• **DATA HASIL EKSTRAKSI**:
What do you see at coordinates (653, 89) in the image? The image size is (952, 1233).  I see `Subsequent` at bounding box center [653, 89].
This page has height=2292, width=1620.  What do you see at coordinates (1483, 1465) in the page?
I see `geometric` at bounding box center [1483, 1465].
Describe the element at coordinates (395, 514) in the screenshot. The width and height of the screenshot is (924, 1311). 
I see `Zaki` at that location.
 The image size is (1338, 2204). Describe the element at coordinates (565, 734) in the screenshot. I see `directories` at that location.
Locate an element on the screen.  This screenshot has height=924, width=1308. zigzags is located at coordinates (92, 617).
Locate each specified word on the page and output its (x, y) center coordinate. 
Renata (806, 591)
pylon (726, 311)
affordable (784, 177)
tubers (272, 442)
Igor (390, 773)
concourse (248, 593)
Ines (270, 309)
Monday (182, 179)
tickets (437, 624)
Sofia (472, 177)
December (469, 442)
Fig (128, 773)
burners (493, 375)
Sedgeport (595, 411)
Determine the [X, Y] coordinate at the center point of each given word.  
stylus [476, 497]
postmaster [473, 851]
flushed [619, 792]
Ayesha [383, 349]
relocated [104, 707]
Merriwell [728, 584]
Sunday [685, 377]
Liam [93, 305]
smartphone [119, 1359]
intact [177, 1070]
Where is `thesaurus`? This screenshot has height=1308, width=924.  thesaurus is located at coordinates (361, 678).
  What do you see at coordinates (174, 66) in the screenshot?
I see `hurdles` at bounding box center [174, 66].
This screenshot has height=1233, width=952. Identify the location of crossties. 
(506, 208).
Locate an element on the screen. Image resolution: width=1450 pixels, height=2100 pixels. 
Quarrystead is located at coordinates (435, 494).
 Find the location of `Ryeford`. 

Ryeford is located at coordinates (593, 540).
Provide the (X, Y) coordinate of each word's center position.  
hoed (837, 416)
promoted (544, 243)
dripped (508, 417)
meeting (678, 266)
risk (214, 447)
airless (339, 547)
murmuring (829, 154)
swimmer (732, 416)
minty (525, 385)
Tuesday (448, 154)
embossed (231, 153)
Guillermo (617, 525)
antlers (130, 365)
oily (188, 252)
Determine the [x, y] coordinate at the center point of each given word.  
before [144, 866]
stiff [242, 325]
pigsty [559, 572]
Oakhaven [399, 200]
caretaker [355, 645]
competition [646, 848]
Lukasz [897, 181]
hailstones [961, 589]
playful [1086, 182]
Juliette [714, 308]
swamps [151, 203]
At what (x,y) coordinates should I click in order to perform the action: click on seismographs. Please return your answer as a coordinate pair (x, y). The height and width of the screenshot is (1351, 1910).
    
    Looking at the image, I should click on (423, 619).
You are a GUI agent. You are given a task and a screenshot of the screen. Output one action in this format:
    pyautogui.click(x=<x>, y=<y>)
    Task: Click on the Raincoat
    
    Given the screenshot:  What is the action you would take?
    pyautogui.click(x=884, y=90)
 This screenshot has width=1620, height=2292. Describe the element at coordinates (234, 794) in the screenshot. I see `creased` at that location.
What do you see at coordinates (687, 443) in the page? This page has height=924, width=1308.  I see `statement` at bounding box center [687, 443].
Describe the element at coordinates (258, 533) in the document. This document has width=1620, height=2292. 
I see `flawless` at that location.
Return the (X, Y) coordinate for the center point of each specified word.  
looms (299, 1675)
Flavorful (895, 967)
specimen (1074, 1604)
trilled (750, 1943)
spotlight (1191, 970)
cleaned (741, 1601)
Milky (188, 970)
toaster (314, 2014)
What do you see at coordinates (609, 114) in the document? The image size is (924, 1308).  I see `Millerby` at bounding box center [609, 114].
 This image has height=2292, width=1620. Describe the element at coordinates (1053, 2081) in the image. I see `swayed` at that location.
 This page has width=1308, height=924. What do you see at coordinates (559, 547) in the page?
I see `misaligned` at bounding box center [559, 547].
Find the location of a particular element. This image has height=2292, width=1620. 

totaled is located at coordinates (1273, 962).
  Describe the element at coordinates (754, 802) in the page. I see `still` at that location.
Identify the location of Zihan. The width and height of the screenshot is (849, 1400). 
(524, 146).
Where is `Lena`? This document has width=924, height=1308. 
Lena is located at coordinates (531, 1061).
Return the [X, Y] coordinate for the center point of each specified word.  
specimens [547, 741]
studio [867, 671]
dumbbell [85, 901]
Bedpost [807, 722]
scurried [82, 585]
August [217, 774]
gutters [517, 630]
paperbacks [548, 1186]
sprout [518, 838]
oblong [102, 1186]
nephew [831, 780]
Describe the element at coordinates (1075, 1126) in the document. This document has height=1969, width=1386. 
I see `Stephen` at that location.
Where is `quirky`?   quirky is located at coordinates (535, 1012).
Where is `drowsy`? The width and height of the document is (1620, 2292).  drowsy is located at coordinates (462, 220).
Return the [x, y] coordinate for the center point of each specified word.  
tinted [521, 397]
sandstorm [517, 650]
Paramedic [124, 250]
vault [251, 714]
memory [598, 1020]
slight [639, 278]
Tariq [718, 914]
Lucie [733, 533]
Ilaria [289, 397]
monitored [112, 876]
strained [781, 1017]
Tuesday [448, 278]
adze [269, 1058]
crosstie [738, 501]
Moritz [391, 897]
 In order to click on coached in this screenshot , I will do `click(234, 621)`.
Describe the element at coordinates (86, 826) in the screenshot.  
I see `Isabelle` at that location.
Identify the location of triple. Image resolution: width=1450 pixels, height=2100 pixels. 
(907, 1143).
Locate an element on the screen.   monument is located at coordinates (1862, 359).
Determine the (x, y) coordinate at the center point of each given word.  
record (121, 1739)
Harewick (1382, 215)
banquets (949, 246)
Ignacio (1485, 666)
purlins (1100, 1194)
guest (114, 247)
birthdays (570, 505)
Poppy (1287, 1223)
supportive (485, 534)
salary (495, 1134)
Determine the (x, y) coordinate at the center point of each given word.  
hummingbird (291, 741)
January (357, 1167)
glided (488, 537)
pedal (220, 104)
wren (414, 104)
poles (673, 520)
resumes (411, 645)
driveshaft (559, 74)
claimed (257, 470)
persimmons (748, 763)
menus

• **TUGAS ANDA**:
Temukan setiap baris pada data di atas yang memuat kata yang ditentukan, "specified", lalu salin semua baris tersebut.

• **JAWABAN TERTULIS**:
Locate each specified word on the page and output its (x, y) center coordinate. 
Return the (X, Y) coordinate for the center point of each specified word.  
Return the [X, Y] coordinate for the center point of each specified word.  
Return the [x, y] coordinate for the center point of each specified word.  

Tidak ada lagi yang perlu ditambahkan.